— ASSIGNMENT —
The whole of the data is to be duplicated precisely.

[Revision comparison data]
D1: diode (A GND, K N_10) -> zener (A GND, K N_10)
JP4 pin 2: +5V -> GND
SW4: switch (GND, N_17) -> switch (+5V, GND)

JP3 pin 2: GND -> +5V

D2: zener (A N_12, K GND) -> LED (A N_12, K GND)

— PROBLEM SOLUTION —
D1: diode (A GND, K N_10) -> zener (A GND, K N_10)
JP4 pin 2: +5V -> GND
SW4: switch (GND, N_17) -> switch (+5V, GND)

JP3 pin 2: GND -> +5V

D2: zener (A N_12, K GND) -> LED (A N_12, K GND)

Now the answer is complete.